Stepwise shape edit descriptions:
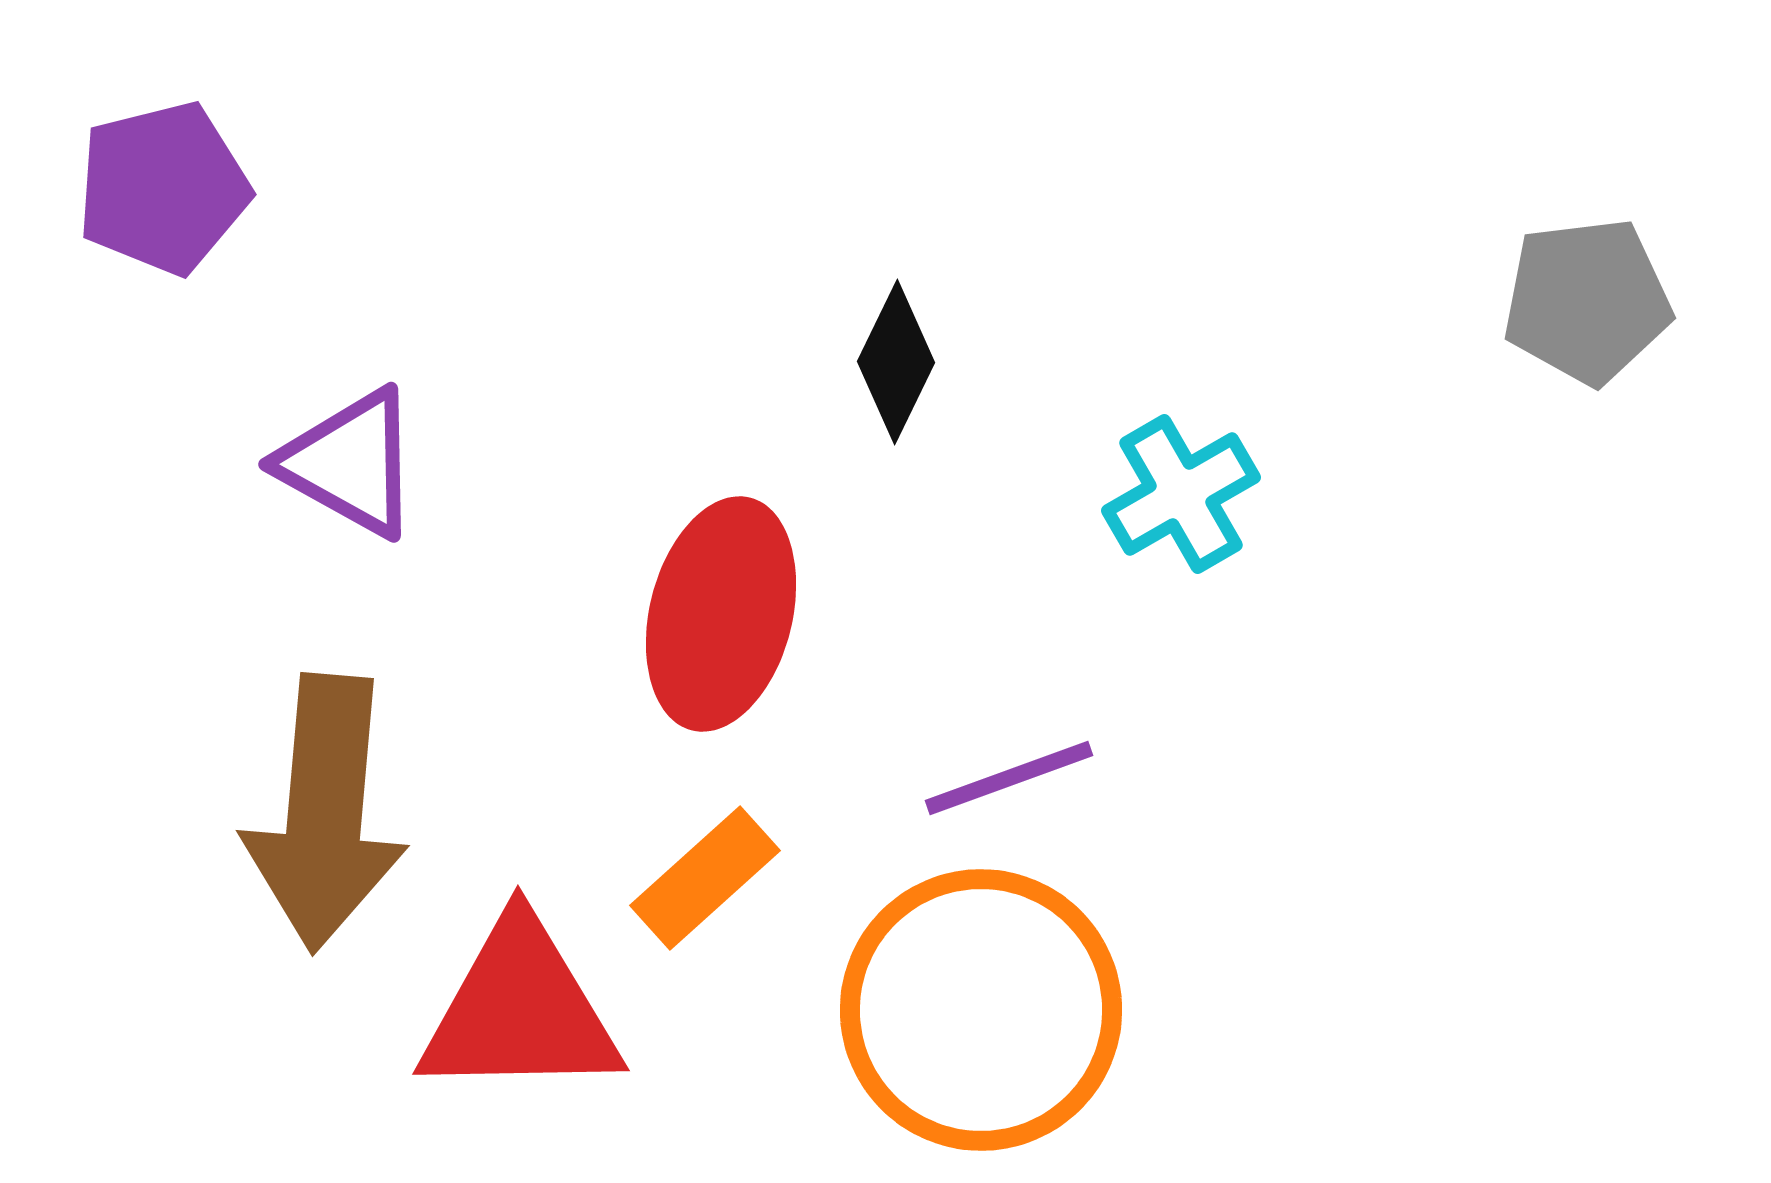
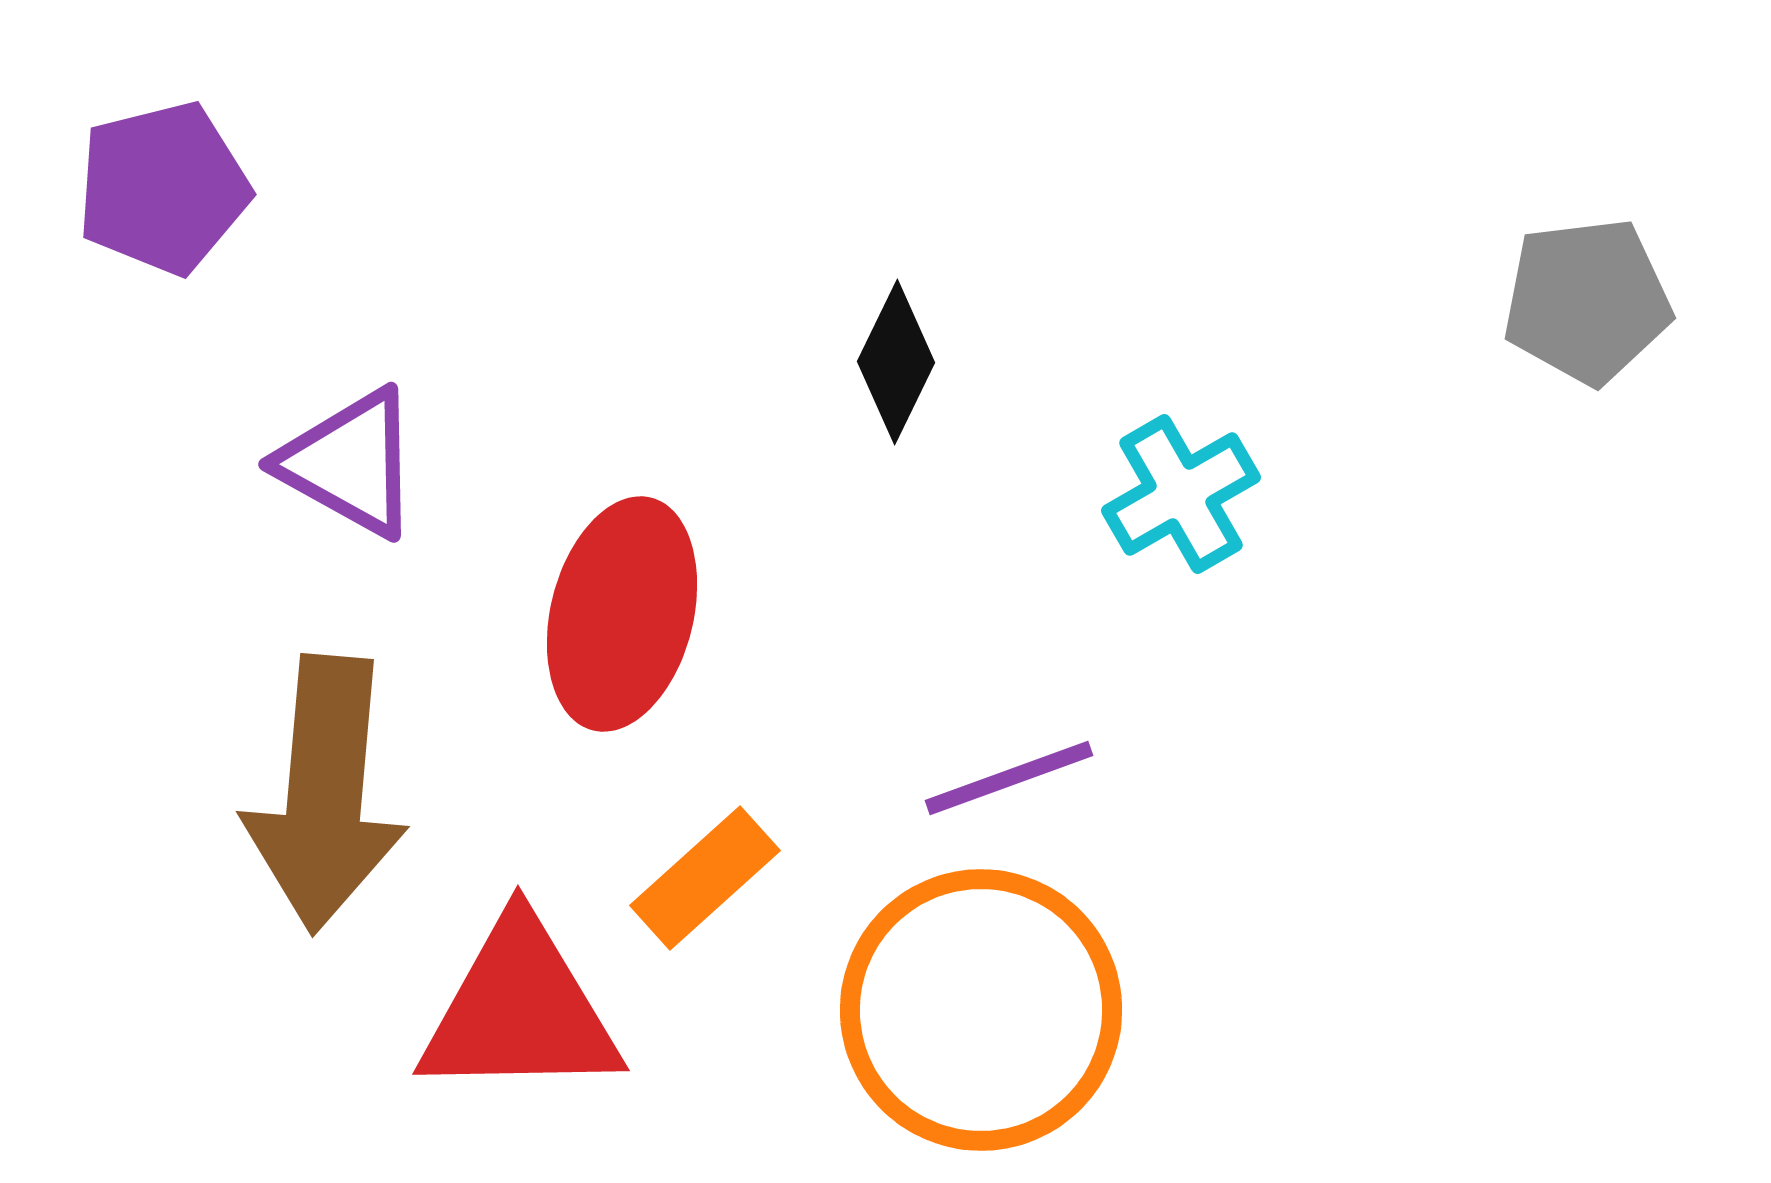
red ellipse: moved 99 px left
brown arrow: moved 19 px up
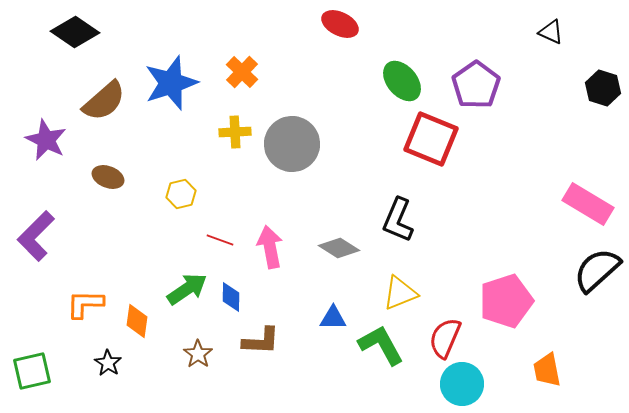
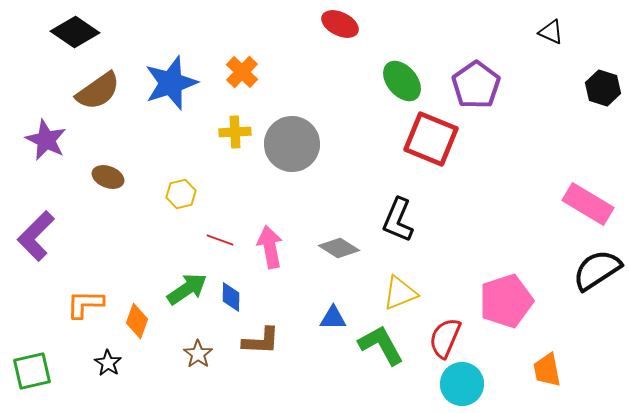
brown semicircle: moved 6 px left, 10 px up; rotated 6 degrees clockwise
black semicircle: rotated 9 degrees clockwise
orange diamond: rotated 12 degrees clockwise
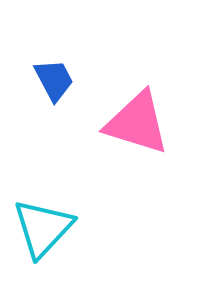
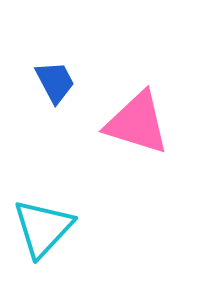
blue trapezoid: moved 1 px right, 2 px down
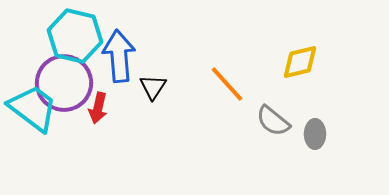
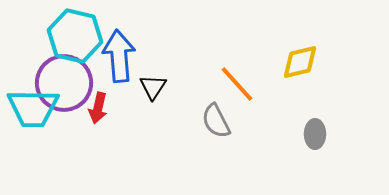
orange line: moved 10 px right
cyan trapezoid: rotated 144 degrees clockwise
gray semicircle: moved 57 px left; rotated 24 degrees clockwise
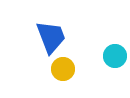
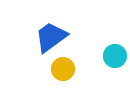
blue trapezoid: rotated 105 degrees counterclockwise
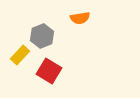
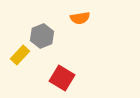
red square: moved 13 px right, 7 px down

▶ **Your instructions**: If the records contain pictures, skip them, and transcribe exactly every line from the one with "black semicircle: rotated 9 degrees clockwise" through the last line.

▶ **Solution to the problem**:
black semicircle: rotated 9 degrees clockwise
orange diamond: rotated 12 degrees clockwise
blue trapezoid: moved 1 px right, 2 px down
orange line: moved 10 px right
cyan trapezoid: rotated 144 degrees clockwise
gray semicircle: moved 57 px left; rotated 24 degrees clockwise
blue trapezoid: rotated 105 degrees counterclockwise
red square: moved 13 px right, 7 px down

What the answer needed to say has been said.